● Aim of the task: Everything in the listing below must be reproduced exactly, apart from its images.

● Data for the task:

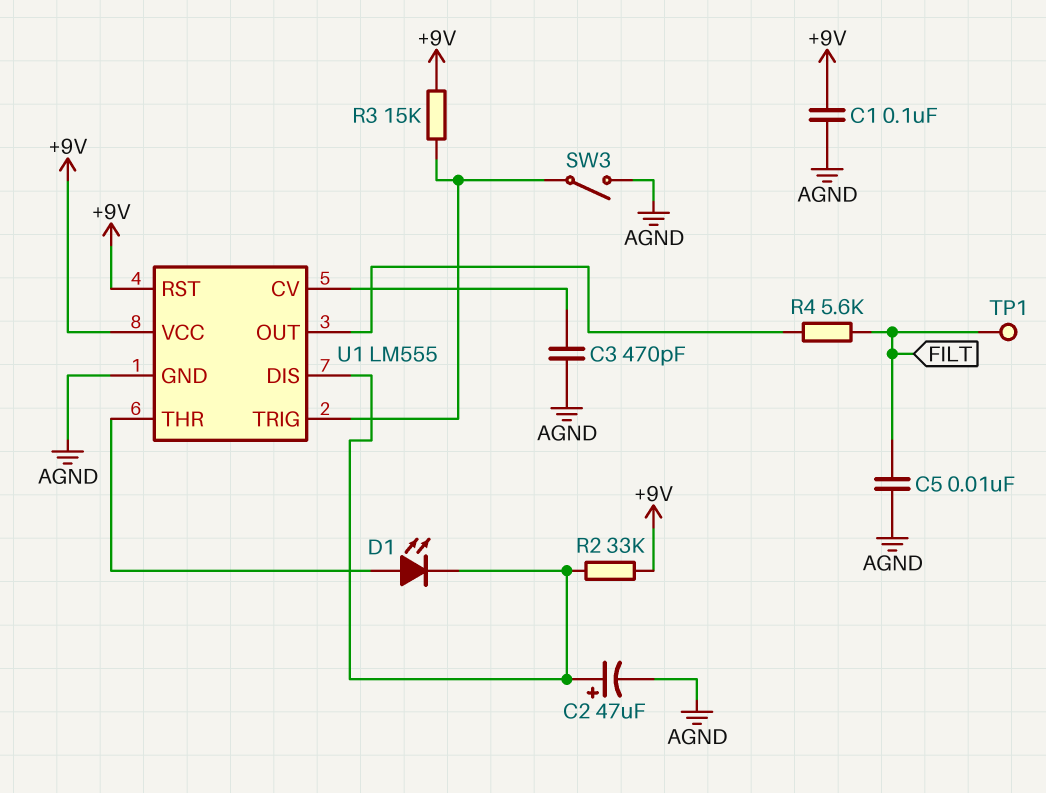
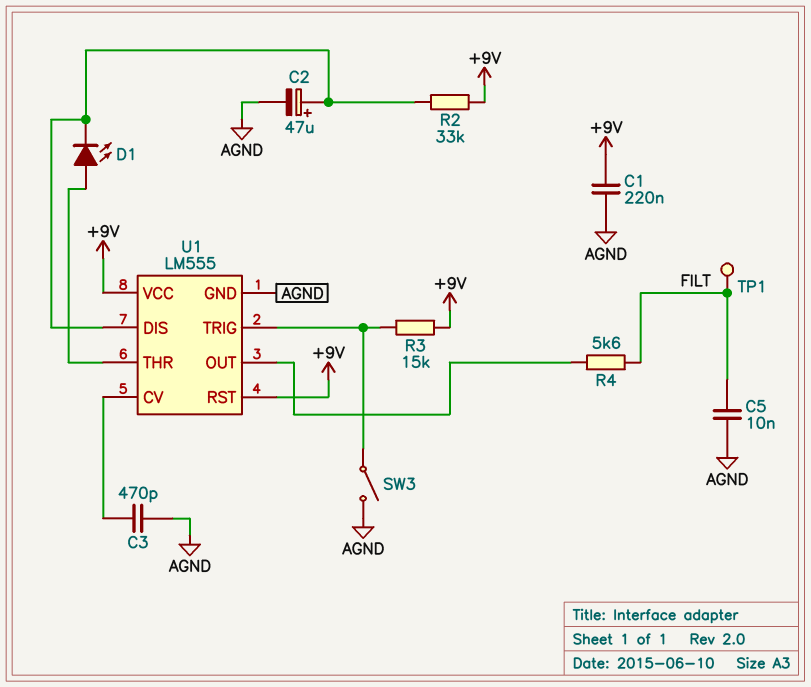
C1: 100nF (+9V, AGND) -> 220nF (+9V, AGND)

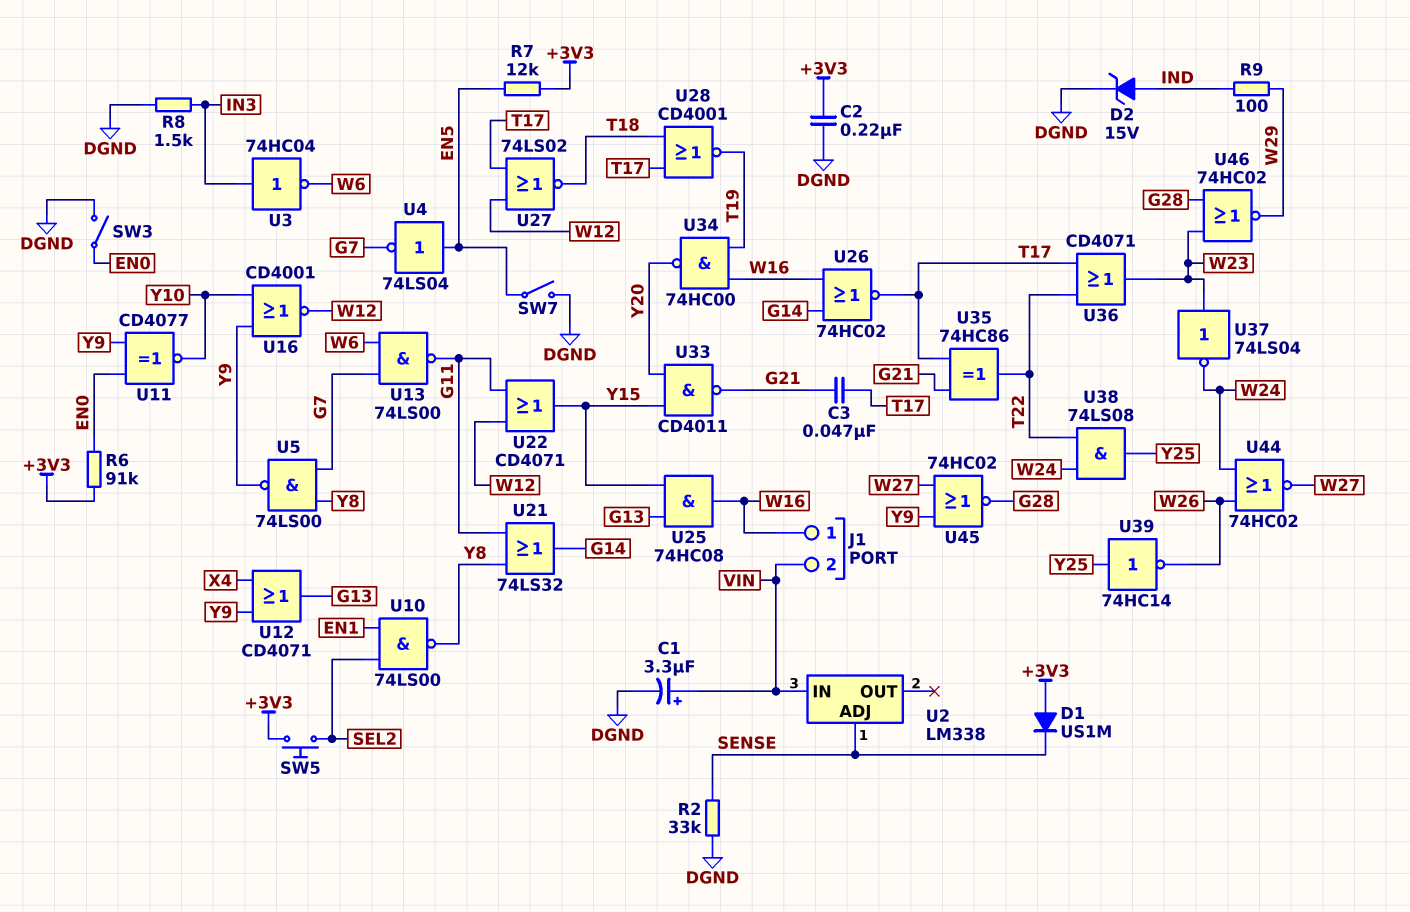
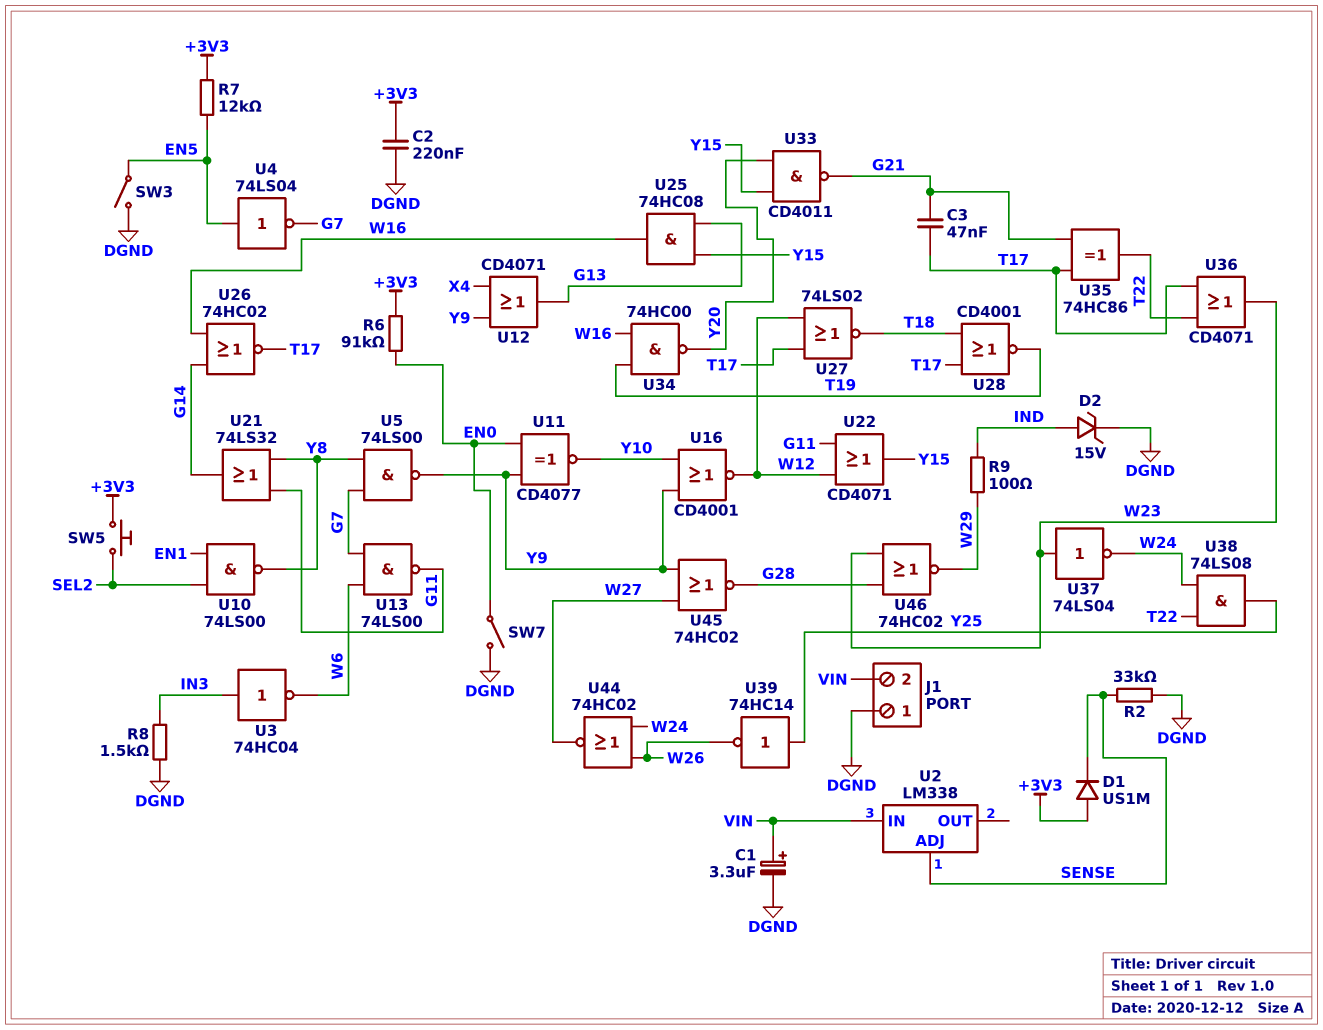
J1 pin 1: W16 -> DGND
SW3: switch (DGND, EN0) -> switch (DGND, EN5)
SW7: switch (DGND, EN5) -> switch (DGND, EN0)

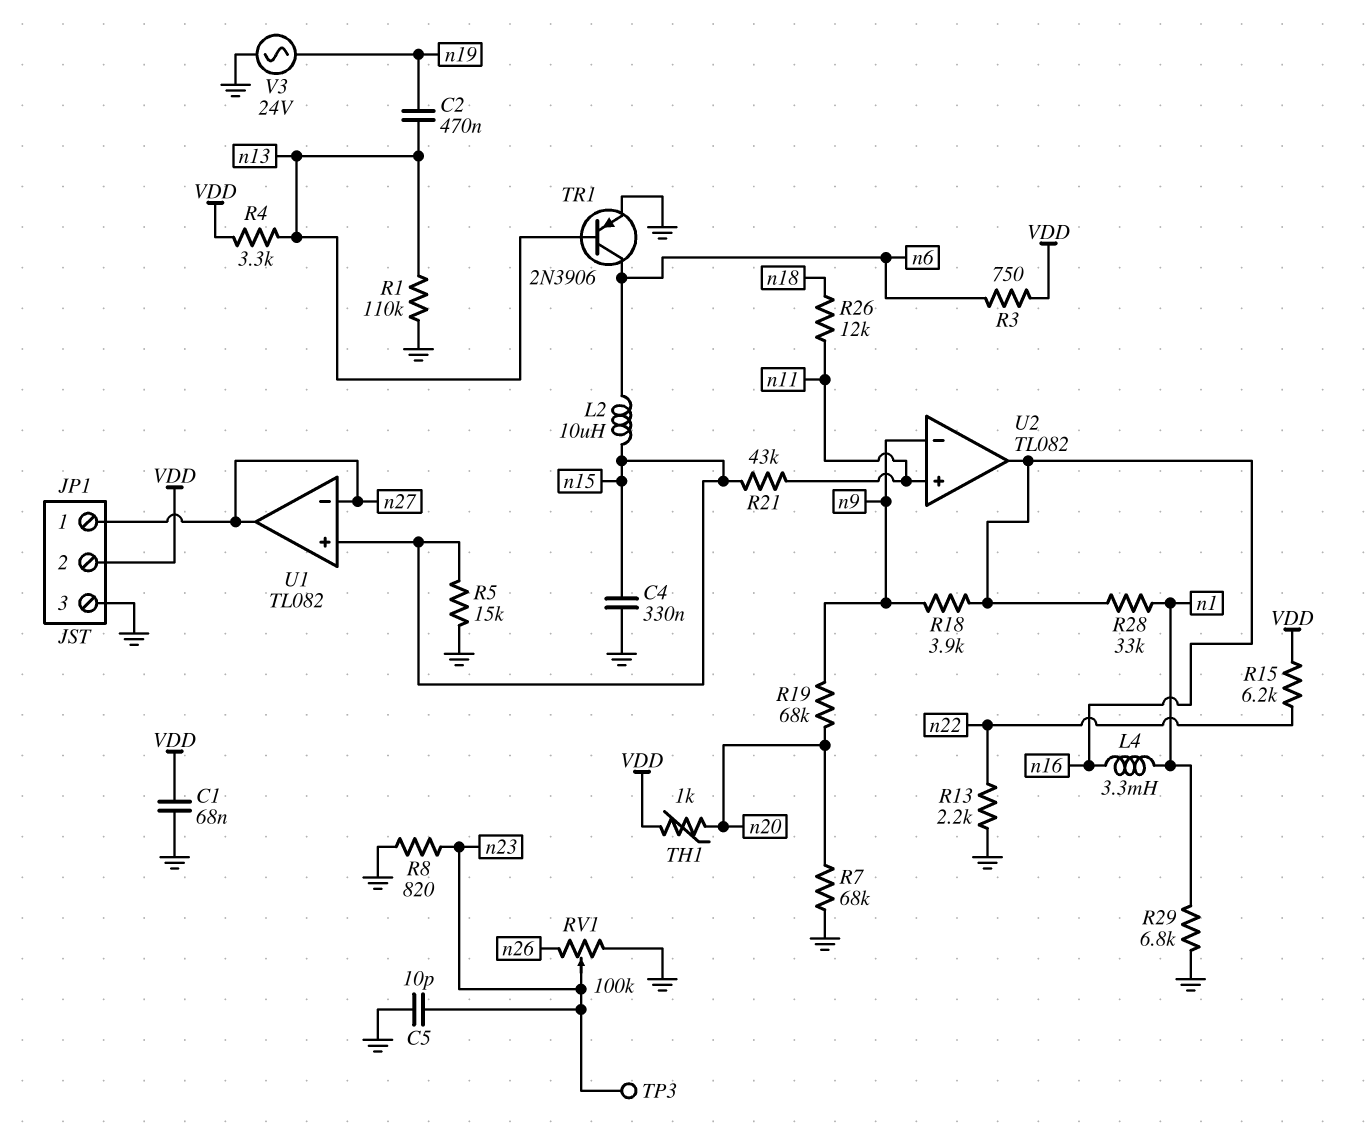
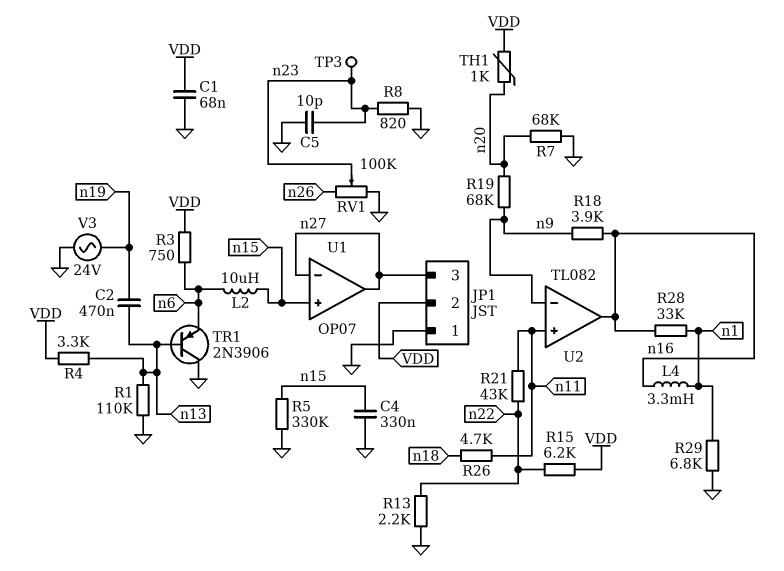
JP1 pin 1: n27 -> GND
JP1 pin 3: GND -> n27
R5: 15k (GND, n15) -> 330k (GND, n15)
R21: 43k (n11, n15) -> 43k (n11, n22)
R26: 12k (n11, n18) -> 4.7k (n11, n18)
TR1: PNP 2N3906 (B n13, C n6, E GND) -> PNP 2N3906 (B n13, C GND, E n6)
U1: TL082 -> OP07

● Response:
C1: 100nF (+9V, AGND) -> 220nF (+9V, AGND)

J1 pin 1: W16 -> DGND
SW3: switch (DGND, EN0) -> switch (DGND, EN5)
SW7: switch (DGND, EN5) -> switch (DGND, EN0)

JP1 pin 1: n27 -> GND
JP1 pin 3: GND -> n27
R5: 15k (GND, n15) -> 330k (GND, n15)
R21: 43k (n11, n15) -> 43k (n11, n22)
R26: 12k (n11, n18) -> 4.7k (n11, n18)
TR1: PNP 2N3906 (B n13, C n6, E GND) -> PNP 2N3906 (B n13, C GND, E n6)
U1: TL082 -> OP07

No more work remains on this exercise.